▶ What is being asked:
State how many lines of the entries hold the string "dispenser", and nothing more.

▶ Exercise data:
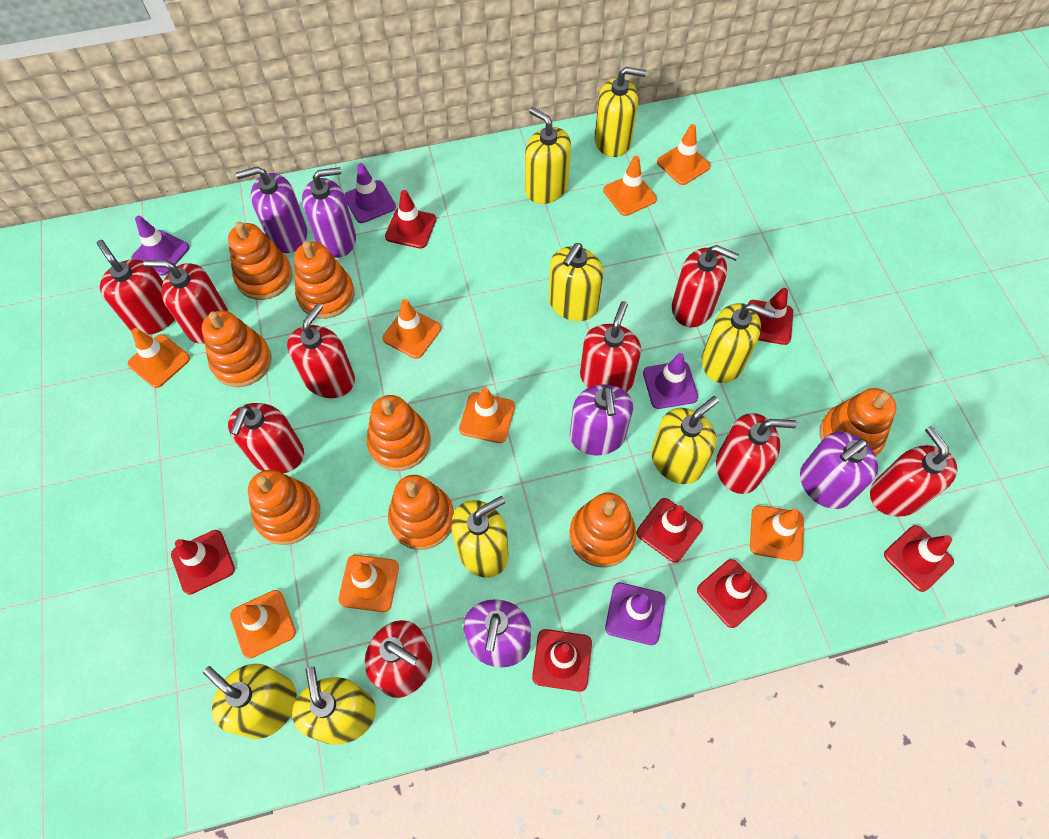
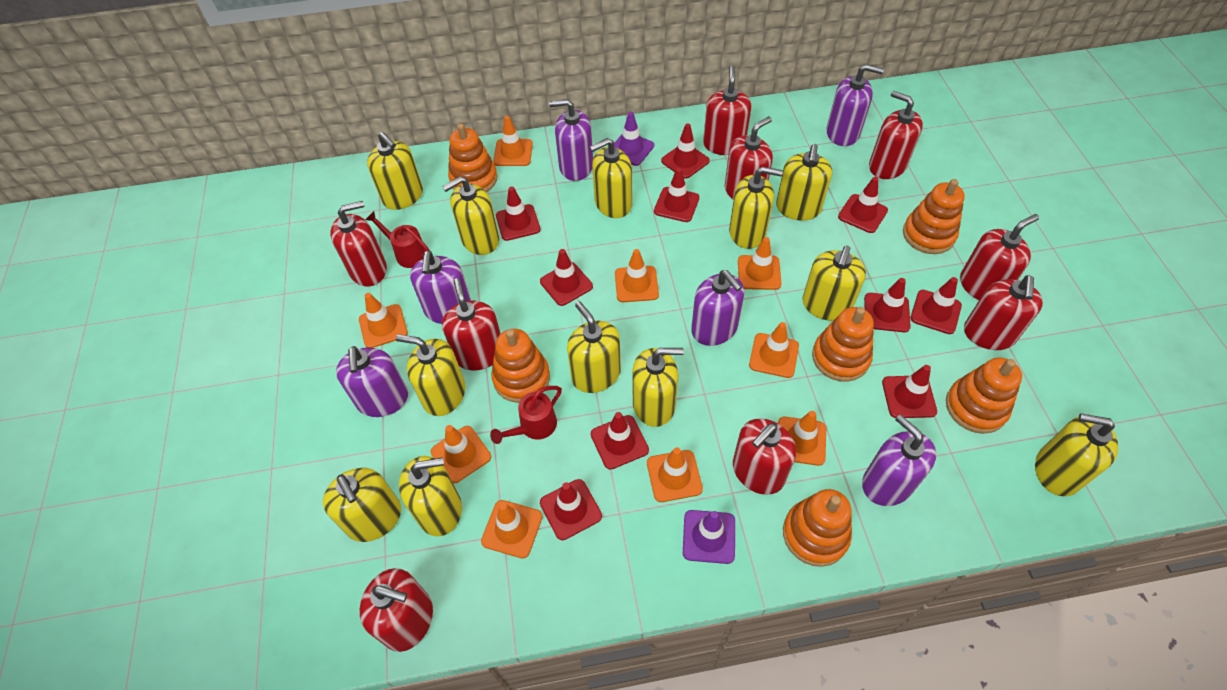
orange stacking toy: [202,311,272,387] [228,221,293,300] [248,470,320,545] [294,241,355,319] [367,395,431,471] [388,475,454,550] [569,492,636,567] [819,388,896,456] = 8 -> [448,123,498,192] [491,329,550,403] [783,489,852,567] [812,307,874,382] [903,179,965,254] [946,357,1022,434] = 6
orange traffic cone: [128,328,190,388] [230,590,296,658] [338,555,399,612] [382,299,441,359] [459,387,515,443] [603,156,657,216] [657,124,711,185] [750,505,804,561] = 8 -> [359,293,408,348] [431,425,491,483] [481,500,542,558] [493,116,533,166] [615,249,659,302] [647,447,703,502] [738,237,782,290] [749,322,799,378] [778,411,826,466] = 9
purple soap dispenser: [236,167,307,253] [302,167,356,258] [463,599,531,668] [570,385,633,455] [800,432,878,509] = 5 -> [336,346,408,417] [410,251,471,324] [549,99,593,181] [691,270,744,346] [826,64,884,146] [862,414,936,506] = 6
purple traffic cone: [131,216,190,276] [344,163,396,223] [605,583,666,645] [643,353,698,409] = 4 -> [614,112,654,166] [683,510,735,564] = 2
red traffic cone: [171,530,235,595] [385,190,436,248] [532,629,592,692] [637,498,703,563] [697,559,767,628] [748,288,793,345] [884,525,954,592] = 7 -> [496,186,540,241] [540,249,593,306] [540,479,602,540] [591,412,649,469] [654,168,699,222] [661,124,710,179] [838,177,888,233] [864,278,911,332] [882,365,937,418] [910,277,962,334] = 10
red watering can: none = 0 -> [365,211,430,268] [490,386,562,444] = 2
yellow soap dispenser: [203,664,297,739] [292,666,376,745] [451,496,509,578] [525,107,571,204] [549,243,603,321] [595,67,646,157] [651,396,719,484] [702,303,775,383] = 8 -> [323,468,401,542] [367,132,423,210] [396,334,466,416] [399,456,462,537] [442,176,499,255] [567,301,621,393] [590,138,632,218] [632,348,684,427] [729,167,783,249] [776,144,832,221] [802,246,866,321] [1035,413,1118,496] = 12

▶ Response to the task:
2